▸ WHAT THE EXERCISE ASKS: Repeat the data exactly as it appears.

Source records:
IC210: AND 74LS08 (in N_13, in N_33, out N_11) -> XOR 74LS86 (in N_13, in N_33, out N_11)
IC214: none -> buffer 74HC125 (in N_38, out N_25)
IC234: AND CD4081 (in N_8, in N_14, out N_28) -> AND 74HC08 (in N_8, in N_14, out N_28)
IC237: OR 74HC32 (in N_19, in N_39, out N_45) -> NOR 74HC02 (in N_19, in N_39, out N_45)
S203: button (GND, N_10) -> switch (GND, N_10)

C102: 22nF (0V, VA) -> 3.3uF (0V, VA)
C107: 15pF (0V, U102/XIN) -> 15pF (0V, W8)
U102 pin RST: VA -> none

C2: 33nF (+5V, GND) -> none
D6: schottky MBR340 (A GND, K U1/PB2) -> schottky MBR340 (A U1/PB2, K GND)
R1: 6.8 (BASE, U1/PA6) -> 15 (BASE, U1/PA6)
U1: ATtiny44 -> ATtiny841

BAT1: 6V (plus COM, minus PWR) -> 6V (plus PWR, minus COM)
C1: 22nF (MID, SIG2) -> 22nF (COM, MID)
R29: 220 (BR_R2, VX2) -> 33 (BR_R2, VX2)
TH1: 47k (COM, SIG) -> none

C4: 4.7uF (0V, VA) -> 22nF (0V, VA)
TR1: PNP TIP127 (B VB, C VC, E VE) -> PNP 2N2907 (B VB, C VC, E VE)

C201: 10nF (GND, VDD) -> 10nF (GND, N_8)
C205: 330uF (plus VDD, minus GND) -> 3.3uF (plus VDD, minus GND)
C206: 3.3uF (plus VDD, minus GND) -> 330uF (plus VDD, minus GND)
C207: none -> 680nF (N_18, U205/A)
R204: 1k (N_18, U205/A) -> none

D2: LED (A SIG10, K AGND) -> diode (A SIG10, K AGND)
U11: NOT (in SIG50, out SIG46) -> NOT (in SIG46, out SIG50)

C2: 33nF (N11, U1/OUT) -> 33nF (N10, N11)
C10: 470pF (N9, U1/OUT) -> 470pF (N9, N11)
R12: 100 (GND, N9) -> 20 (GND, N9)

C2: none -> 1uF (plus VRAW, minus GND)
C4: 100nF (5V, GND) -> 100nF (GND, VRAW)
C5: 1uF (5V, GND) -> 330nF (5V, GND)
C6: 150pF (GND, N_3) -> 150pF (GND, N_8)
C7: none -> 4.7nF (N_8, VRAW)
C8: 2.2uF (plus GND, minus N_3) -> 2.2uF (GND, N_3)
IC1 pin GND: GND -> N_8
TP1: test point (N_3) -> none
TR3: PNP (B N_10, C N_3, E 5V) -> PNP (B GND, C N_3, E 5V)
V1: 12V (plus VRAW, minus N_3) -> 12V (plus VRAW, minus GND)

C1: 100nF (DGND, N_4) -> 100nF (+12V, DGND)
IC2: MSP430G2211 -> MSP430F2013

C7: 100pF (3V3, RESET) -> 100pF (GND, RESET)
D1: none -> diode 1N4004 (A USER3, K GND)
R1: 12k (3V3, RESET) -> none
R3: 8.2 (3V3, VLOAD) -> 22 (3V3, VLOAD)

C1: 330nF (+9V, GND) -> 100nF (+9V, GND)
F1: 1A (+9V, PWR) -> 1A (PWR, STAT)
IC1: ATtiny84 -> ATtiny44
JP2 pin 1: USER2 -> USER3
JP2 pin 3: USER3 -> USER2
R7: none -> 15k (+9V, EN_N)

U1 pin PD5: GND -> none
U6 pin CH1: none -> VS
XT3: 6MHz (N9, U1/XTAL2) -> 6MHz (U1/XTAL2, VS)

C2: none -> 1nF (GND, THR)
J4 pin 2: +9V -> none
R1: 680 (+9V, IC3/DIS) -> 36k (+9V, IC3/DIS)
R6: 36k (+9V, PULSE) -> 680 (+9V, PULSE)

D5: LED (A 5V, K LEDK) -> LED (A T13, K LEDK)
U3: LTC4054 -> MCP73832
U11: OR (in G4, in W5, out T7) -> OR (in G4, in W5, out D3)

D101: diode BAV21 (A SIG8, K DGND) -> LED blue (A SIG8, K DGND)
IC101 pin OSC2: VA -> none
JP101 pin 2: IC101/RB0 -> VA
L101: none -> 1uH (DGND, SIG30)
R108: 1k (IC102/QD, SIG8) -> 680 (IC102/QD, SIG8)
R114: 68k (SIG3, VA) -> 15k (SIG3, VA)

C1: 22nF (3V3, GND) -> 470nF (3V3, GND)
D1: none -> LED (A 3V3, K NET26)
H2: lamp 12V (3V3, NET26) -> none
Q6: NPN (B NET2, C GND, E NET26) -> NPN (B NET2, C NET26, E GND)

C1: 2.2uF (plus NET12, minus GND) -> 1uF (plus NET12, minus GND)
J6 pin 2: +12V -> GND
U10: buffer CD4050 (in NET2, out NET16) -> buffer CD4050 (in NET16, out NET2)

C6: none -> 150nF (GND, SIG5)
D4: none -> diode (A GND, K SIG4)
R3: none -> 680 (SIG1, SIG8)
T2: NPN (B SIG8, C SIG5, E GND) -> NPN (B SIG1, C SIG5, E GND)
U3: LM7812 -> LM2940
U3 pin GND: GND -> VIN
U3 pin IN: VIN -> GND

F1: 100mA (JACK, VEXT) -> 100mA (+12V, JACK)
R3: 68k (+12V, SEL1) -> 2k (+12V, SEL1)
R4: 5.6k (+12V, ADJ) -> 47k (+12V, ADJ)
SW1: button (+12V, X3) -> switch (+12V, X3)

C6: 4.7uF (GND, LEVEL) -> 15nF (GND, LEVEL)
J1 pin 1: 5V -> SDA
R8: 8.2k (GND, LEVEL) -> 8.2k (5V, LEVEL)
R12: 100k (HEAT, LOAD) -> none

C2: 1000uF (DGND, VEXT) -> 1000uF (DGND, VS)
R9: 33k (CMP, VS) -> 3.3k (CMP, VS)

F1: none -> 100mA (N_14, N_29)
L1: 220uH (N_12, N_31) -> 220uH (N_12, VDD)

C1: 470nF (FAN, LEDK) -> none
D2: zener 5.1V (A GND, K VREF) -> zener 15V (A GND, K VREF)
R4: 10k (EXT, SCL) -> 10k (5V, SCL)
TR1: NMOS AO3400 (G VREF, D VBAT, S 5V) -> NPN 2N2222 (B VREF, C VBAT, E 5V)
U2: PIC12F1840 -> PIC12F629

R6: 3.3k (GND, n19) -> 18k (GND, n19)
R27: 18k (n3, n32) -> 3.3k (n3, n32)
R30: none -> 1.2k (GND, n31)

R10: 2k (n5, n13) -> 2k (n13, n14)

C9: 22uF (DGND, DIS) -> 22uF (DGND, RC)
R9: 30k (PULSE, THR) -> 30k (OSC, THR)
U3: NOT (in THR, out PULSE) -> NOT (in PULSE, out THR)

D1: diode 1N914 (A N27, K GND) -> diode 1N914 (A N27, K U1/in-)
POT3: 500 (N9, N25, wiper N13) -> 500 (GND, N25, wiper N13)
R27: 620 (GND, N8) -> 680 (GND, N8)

▸ RESULT OF THE TASK:
IC210: AND 74LS08 (in N_13, in N_33, out N_11) -> XOR 74LS86 (in N_13, in N_33, out N_11)
IC214: none -> buffer 74HC125 (in N_38, out N_25)
IC234: AND CD4081 (in N_8, in N_14, out N_28) -> AND 74HC08 (in N_8, in N_14, out N_28)
IC237: OR 74HC32 (in N_19, in N_39, out N_45) -> NOR 74HC02 (in N_19, in N_39, out N_45)
S203: button (GND, N_10) -> switch (GND, N_10)

C102: 22nF (0V, VA) -> 3.3uF (0V, VA)
C107: 15pF (0V, U102/XIN) -> 15pF (0V, W8)
U102 pin RST: VA -> none

C2: 33nF (+5V, GND) -> none
D6: schottky MBR340 (A GND, K U1/PB2) -> schottky MBR340 (A U1/PB2, K GND)
R1: 6.8 (BASE, U1/PA6) -> 15 (BASE, U1/PA6)
U1: ATtiny44 -> ATtiny841

BAT1: 6V (plus COM, minus PWR) -> 6V (plus PWR, minus COM)
C1: 22nF (MID, SIG2) -> 22nF (COM, MID)
R29: 220 (BR_R2, VX2) -> 33 (BR_R2, VX2)
TH1: 47k (COM, SIG) -> none

C4: 4.7uF (0V, VA) -> 22nF (0V, VA)
TR1: PNP TIP127 (B VB, C VC, E VE) -> PNP 2N2907 (B VB, C VC, E VE)

C201: 10nF (GND, VDD) -> 10nF (GND, N_8)
C205: 330uF (plus VDD, minus GND) -> 3.3uF (plus VDD, minus GND)
C206: 3.3uF (plus VDD, minus GND) -> 330uF (plus VDD, minus GND)
C207: none -> 680nF (N_18, U205/A)
R204: 1k (N_18, U205/A) -> none

D2: LED (A SIG10, K AGND) -> diode (A SIG10, K AGND)
U11: NOT (in SIG50, out SIG46) -> NOT (in SIG46, out SIG50)

C2: 33nF (N11, U1/OUT) -> 33nF (N10, N11)
C10: 470pF (N9, U1/OUT) -> 470pF (N9, N11)
R12: 100 (GND, N9) -> 20 (GND, N9)

C2: none -> 1uF (plus VRAW, minus GND)
C4: 100nF (5V, GND) -> 100nF (GND, VRAW)
C5: 1uF (5V, GND) -> 330nF (5V, GND)
C6: 150pF (GND, N_3) -> 150pF (GND, N_8)
C7: none -> 4.7nF (N_8, VRAW)
C8: 2.2uF (plus GND, minus N_3) -> 2.2uF (GND, N_3)
IC1 pin GND: GND -> N_8
TP1: test point (N_3) -> none
TR3: PNP (B N_10, C N_3, E 5V) -> PNP (B GND, C N_3, E 5V)
V1: 12V (plus VRAW, minus N_3) -> 12V (plus VRAW, minus GND)

C1: 100nF (DGND, N_4) -> 100nF (+12V, DGND)
IC2: MSP430G2211 -> MSP430F2013

C7: 100pF (3V3, RESET) -> 100pF (GND, RESET)
D1: none -> diode 1N4004 (A USER3, K GND)
R1: 12k (3V3, RESET) -> none
R3: 8.2 (3V3, VLOAD) -> 22 (3V3, VLOAD)

C1: 330nF (+9V, GND) -> 100nF (+9V, GND)
F1: 1A (+9V, PWR) -> 1A (PWR, STAT)
IC1: ATtiny84 -> ATtiny44
JP2 pin 1: USER2 -> USER3
JP2 pin 3: USER3 -> USER2
R7: none -> 15k (+9V, EN_N)

U1 pin PD5: GND -> none
U6 pin CH1: none -> VS
XT3: 6MHz (N9, U1/XTAL2) -> 6MHz (U1/XTAL2, VS)

C2: none -> 1nF (GND, THR)
J4 pin 2: +9V -> none
R1: 680 (+9V, IC3/DIS) -> 36k (+9V, IC3/DIS)
R6: 36k (+9V, PULSE) -> 680 (+9V, PULSE)

D5: LED (A 5V, K LEDK) -> LED (A T13, K LEDK)
U3: LTC4054 -> MCP73832
U11: OR (in G4, in W5, out T7) -> OR (in G4, in W5, out D3)

D101: diode BAV21 (A SIG8, K DGND) -> LED blue (A SIG8, K DGND)
IC101 pin OSC2: VA -> none
JP101 pin 2: IC101/RB0 -> VA
L101: none -> 1uH (DGND, SIG30)
R108: 1k (IC102/QD, SIG8) -> 680 (IC102/QD, SIG8)
R114: 68k (SIG3, VA) -> 15k (SIG3, VA)

C1: 22nF (3V3, GND) -> 470nF (3V3, GND)
D1: none -> LED (A 3V3, K NET26)
H2: lamp 12V (3V3, NET26) -> none
Q6: NPN (B NET2, C GND, E NET26) -> NPN (B NET2, C NET26, E GND)

C1: 2.2uF (plus NET12, minus GND) -> 1uF (plus NET12, minus GND)
J6 pin 2: +12V -> GND
U10: buffer CD4050 (in NET2, out NET16) -> buffer CD4050 (in NET16, out NET2)

C6: none -> 150nF (GND, SIG5)
D4: none -> diode (A GND, K SIG4)
R3: none -> 680 (SIG1, SIG8)
T2: NPN (B SIG8, C SIG5, E GND) -> NPN (B SIG1, C SIG5, E GND)
U3: LM7812 -> LM2940
U3 pin GND: GND -> VIN
U3 pin IN: VIN -> GND

F1: 100mA (JACK, VEXT) -> 100mA (+12V, JACK)
R3: 68k (+12V, SEL1) -> 2k (+12V, SEL1)
R4: 5.6k (+12V, ADJ) -> 47k (+12V, ADJ)
SW1: button (+12V, X3) -> switch (+12V, X3)

C6: 4.7uF (GND, LEVEL) -> 15nF (GND, LEVEL)
J1 pin 1: 5V -> SDA
R8: 8.2k (GND, LEVEL) -> 8.2k (5V, LEVEL)
R12: 100k (HEAT, LOAD) -> none

C2: 1000uF (DGND, VEXT) -> 1000uF (DGND, VS)
R9: 33k (CMP, VS) -> 3.3k (CMP, VS)

F1: none -> 100mA (N_14, N_29)
L1: 220uH (N_12, N_31) -> 220uH (N_12, VDD)

C1: 470nF (FAN, LEDK) -> none
D2: zener 5.1V (A GND, K VREF) -> zener 15V (A GND, K VREF)
R4: 10k (EXT, SCL) -> 10k (5V, SCL)
TR1: NMOS AO3400 (G VREF, D VBAT, S 5V) -> NPN 2N2222 (B VREF, C VBAT, E 5V)
U2: PIC12F1840 -> PIC12F629

R6: 3.3k (GND, n19) -> 18k (GND, n19)
R27: 18k (n3, n32) -> 3.3k (n3, n32)
R30: none -> 1.2k (GND, n31)

R10: 2k (n5, n13) -> 2k (n13, n14)

C9: 22uF (DGND, DIS) -> 22uF (DGND, RC)
R9: 30k (PULSE, THR) -> 30k (OSC, THR)
U3: NOT (in THR, out PULSE) -> NOT (in PULSE, out THR)

D1: diode 1N914 (A N27, K GND) -> diode 1N914 (A N27, K U1/in-)
POT3: 500 (N9, N25, wiper N13) -> 500 (GND, N25, wiper N13)
R27: 620 (GND, N8) -> 680 (GND, N8)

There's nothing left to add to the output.